» Problem requirements
Please update the rows from the line containing "Point [504,483] is" through the end of the rows, swapping "pink fabric bag" for "purple fabric bag" and keeping everything else unchanged. Give back only those lines, without the pictures.
________________________________________
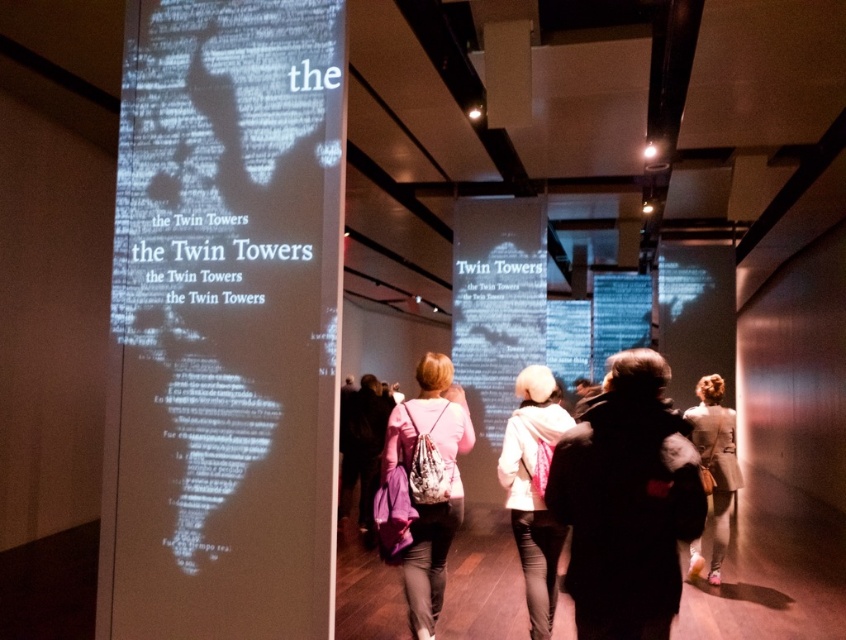
You are standing in the corridor and see two points marked on the wall. The first point is at coordinates point [504,483] and the second is at point [740,484]. Which point is closer to you?

Point [504,483] is closer to the viewer than point [740,484].

You are standing in the corridor and want to pick up both the pink fabric bag at center and the light beige coat at lower right. Which object should you reach for first based on their positions?

The pink fabric bag at center is closer to the viewer than the light beige coat at lower right, so you should reach for the pink fabric bag at center first.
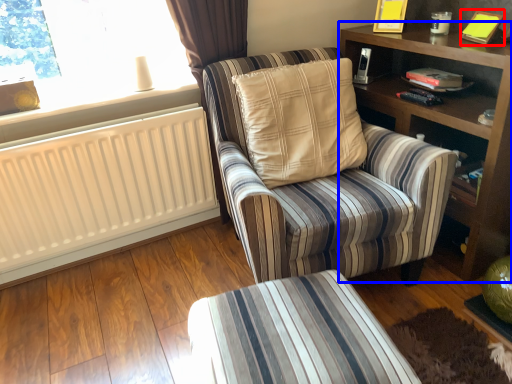
Question: Among these objects, which one is nearest to the camera, book (highlighted by a red box) or shelf (highlighted by a blue box)?

Choices:
 (A) book
 (B) shelf

Answer: (B)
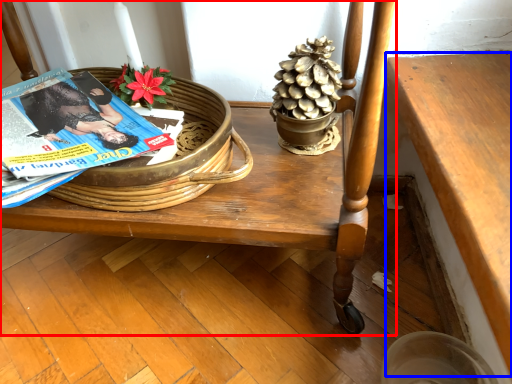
________________________________________
» Output below
Point [504,483] is closer to the viewer than point [740,484].

You are standing in the corridor and want to pick up both the purple fabric bag at center and the light beige coat at lower right. Which object should you reach for first based on their positions?

The purple fabric bag at center is closer to the viewer than the light beige coat at lower right, so you should reach for the purple fabric bag at center first.
Question: Among these objects, which one is nearest to the camera, book (highlighted by a red box) or shelf (highlighted by a blue box)?

Choices:
 (A) book
 (B) shelf

Answer: (B)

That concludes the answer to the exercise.